• ASSIGNMENT: From the records below, extract only the lines running from the line with "blue arrow: (29, 34) -> (26, 84), moved" to the line with "blue L-shape: (77, 82) -> (62, 120), moved", both lines included, reproducing them exactly.
[INPUT FOR THIS TASK — start]
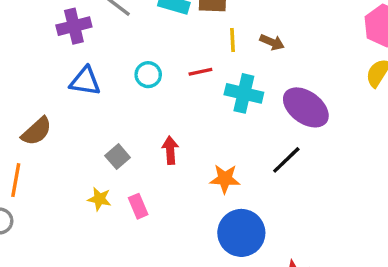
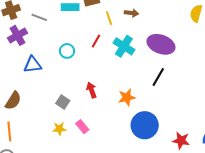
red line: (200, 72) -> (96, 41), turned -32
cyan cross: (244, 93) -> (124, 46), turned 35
[INPUT FOR THIS TASK — finish]
[INPUT FOR THIS TASK — start]
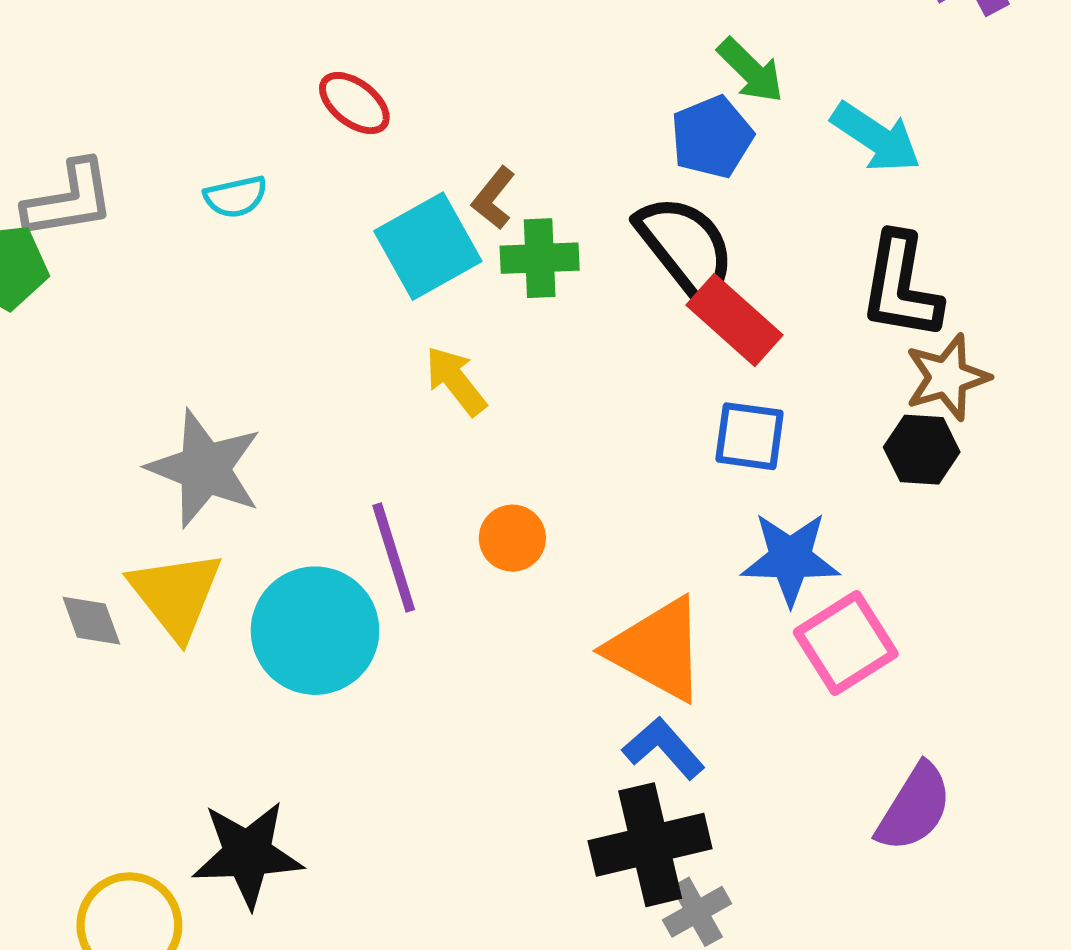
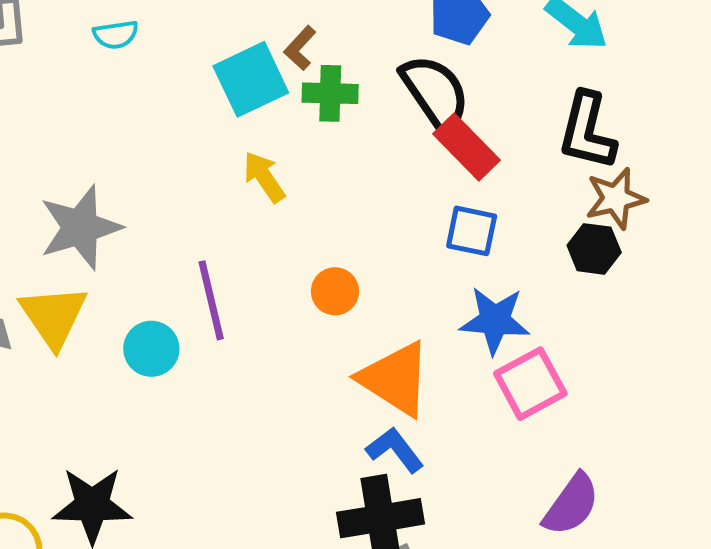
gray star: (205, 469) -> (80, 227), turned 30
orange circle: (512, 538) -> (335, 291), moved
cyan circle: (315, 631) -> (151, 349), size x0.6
[INPUT FOR THIS TASK — finish]
[INPUT FOR THIS TASK — start]
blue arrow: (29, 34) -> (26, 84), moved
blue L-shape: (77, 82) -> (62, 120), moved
[INPUT FOR THIS TASK — finish]
• RESULT OF THE EXERCISE:
blue arrow: (29, 34) -> (26, 84), moved
blue L-shape: (77, 82) -> (62, 120), moved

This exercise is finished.